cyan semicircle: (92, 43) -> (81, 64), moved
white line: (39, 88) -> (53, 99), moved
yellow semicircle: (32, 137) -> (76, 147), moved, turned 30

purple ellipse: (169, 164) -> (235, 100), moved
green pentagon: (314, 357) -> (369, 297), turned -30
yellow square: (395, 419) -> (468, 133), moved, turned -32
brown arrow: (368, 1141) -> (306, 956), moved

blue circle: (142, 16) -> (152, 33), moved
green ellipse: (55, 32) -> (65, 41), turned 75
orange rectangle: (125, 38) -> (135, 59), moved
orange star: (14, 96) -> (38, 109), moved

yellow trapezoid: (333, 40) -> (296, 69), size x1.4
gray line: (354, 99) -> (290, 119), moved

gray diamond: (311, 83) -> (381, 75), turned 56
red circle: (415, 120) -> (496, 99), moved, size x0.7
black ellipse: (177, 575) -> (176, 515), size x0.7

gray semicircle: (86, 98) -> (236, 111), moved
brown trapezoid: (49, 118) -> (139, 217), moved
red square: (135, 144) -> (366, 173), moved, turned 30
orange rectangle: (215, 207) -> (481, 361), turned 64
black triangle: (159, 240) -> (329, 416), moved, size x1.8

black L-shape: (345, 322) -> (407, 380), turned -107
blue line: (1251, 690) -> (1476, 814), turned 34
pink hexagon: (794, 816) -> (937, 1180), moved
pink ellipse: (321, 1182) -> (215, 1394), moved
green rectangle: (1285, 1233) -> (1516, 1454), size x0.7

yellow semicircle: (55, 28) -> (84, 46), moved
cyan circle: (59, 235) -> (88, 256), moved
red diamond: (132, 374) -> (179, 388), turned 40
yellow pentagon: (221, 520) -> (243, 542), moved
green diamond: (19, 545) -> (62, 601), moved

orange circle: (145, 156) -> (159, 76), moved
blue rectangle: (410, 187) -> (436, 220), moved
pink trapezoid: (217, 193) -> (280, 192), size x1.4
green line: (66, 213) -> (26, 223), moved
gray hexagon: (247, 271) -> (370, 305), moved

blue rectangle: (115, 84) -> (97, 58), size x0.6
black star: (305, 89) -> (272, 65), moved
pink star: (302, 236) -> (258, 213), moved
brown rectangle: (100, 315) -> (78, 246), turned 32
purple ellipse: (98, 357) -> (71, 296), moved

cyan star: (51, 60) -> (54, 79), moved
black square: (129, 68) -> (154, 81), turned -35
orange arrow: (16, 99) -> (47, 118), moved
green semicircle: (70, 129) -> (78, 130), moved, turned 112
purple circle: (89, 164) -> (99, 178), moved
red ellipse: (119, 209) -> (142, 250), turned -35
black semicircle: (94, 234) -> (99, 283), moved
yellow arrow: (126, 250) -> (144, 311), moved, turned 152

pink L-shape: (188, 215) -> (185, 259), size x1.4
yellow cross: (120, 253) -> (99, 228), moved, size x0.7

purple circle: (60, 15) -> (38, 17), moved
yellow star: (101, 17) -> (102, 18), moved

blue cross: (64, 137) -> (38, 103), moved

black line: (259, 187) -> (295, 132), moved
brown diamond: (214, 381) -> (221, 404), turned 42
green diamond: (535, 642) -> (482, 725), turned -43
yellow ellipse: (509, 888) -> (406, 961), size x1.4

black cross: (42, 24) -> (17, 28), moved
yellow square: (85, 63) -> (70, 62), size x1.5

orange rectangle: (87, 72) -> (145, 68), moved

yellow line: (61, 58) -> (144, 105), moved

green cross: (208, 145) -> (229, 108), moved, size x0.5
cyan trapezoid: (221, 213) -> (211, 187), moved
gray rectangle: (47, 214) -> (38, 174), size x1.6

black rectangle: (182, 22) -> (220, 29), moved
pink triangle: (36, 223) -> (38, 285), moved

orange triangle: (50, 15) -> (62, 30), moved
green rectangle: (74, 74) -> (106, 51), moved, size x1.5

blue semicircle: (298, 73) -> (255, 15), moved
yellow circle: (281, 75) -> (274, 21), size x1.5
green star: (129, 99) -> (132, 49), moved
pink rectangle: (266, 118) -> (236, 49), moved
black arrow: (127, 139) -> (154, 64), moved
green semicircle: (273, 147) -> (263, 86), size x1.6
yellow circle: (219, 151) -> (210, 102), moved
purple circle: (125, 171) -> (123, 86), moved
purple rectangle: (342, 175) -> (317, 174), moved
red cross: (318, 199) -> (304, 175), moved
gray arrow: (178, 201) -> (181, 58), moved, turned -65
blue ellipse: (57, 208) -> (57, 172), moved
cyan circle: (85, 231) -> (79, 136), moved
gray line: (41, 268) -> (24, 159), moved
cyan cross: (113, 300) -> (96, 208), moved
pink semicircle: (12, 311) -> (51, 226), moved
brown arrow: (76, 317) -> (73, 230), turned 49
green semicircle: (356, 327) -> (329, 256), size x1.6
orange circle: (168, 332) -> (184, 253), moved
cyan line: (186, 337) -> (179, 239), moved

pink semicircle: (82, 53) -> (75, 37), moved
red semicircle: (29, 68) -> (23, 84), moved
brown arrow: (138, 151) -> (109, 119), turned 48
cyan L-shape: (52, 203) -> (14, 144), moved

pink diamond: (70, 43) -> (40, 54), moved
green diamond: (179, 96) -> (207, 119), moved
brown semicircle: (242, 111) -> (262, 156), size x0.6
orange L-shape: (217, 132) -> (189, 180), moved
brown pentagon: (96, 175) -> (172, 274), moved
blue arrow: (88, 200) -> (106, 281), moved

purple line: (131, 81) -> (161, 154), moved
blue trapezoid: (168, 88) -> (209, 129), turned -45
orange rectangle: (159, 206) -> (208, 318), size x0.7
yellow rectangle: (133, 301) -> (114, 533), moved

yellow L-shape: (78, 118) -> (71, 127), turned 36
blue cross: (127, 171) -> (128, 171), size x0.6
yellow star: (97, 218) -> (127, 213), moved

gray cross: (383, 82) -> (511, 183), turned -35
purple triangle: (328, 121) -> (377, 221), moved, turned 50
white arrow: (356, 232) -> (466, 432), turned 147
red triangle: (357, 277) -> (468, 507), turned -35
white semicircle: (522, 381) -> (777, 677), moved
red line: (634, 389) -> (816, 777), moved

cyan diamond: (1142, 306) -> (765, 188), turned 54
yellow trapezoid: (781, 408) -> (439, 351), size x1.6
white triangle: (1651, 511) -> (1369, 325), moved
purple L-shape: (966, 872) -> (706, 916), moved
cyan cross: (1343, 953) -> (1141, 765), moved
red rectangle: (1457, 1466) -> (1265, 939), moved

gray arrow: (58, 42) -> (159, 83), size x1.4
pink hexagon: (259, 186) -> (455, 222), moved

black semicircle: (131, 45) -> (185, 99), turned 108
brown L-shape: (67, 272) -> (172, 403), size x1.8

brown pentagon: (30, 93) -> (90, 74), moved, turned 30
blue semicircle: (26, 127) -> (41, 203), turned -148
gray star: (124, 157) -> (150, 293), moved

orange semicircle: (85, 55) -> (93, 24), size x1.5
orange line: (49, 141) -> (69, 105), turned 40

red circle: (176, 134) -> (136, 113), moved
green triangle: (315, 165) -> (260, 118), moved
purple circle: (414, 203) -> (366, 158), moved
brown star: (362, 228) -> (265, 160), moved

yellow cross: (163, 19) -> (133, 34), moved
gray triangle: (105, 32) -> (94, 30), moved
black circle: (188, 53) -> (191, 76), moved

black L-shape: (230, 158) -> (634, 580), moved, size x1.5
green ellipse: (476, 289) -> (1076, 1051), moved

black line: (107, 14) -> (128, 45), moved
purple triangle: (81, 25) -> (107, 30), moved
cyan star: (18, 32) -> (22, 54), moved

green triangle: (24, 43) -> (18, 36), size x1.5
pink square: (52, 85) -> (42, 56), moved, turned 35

********************

**Exercise brief**: Provide the number of lines holding the word "purple" within the material, without any other text.

**Worked solution**: 11